**Your task**
Below is some material. Set down exactly the line where "LIGHT pin OUT: 8 -> A0" appears and all lines after it, and stop at the last line.

════════════════

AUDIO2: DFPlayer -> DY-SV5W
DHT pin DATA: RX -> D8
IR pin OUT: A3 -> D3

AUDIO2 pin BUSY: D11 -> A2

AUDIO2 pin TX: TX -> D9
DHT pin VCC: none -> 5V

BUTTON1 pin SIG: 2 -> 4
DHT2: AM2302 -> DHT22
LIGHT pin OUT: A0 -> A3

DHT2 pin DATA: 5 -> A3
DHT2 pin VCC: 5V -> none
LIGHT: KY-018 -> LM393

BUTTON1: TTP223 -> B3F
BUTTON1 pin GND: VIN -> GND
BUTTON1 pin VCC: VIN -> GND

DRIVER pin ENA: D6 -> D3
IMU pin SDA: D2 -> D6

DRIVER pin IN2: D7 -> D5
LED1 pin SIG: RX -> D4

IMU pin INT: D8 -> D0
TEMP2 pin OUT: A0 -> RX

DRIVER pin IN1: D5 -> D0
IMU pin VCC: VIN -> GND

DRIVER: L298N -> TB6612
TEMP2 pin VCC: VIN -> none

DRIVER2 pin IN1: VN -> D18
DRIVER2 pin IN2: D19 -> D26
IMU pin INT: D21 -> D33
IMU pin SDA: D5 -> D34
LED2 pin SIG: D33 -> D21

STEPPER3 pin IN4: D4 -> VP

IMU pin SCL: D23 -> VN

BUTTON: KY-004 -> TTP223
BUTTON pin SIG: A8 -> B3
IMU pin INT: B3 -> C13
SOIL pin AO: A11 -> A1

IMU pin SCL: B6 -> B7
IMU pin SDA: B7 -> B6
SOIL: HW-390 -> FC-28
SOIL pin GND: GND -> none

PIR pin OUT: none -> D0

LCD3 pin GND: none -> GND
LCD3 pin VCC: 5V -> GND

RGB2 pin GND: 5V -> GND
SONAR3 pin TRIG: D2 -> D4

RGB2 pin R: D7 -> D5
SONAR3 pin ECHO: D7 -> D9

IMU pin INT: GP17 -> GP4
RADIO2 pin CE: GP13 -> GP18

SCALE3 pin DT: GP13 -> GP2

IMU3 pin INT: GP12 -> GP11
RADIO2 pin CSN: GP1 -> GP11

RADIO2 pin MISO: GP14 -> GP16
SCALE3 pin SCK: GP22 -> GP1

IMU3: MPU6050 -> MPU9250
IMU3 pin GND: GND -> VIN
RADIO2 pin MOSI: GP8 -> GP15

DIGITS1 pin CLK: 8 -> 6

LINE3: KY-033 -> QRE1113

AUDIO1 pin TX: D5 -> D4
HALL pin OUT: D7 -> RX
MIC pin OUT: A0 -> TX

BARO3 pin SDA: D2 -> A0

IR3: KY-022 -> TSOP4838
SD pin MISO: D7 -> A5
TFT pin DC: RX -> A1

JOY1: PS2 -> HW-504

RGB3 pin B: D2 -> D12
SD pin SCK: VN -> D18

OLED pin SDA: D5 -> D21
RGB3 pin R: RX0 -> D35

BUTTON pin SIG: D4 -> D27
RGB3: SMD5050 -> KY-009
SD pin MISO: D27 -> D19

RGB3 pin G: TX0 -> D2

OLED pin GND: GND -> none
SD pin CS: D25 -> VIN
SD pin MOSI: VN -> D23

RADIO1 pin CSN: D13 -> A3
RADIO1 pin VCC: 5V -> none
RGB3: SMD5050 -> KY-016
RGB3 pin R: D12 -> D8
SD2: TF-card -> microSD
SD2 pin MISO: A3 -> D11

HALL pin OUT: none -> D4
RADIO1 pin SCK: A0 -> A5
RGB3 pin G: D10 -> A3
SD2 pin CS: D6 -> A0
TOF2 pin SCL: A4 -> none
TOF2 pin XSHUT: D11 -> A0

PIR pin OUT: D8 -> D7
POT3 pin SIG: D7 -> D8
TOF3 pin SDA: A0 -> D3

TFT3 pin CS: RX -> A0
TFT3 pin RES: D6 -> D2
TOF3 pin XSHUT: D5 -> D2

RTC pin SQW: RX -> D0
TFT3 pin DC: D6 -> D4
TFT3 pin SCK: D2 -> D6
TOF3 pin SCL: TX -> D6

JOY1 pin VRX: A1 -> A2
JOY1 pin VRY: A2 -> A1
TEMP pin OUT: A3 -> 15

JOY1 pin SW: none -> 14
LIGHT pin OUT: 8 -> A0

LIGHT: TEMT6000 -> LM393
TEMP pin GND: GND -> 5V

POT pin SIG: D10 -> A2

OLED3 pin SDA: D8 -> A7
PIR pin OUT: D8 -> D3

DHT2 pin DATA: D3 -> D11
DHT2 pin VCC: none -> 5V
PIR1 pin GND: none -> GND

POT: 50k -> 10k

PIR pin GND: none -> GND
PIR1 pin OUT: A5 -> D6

════════════════

**Output for this exercise**
LIGHT pin OUT: 8 -> A0

LIGHT: TEMT6000 -> LM393
TEMP pin GND: GND -> 5V

POT pin SIG: D10 -> A2

OLED3 pin SDA: D8 -> A7
PIR pin OUT: D8 -> D3

DHT2 pin DATA: D3 -> D11
DHT2 pin VCC: none -> 5V
PIR1 pin GND: none -> GND

POT: 50k -> 10k

PIR pin GND: none -> GND
PIR1 pin OUT: A5 -> D6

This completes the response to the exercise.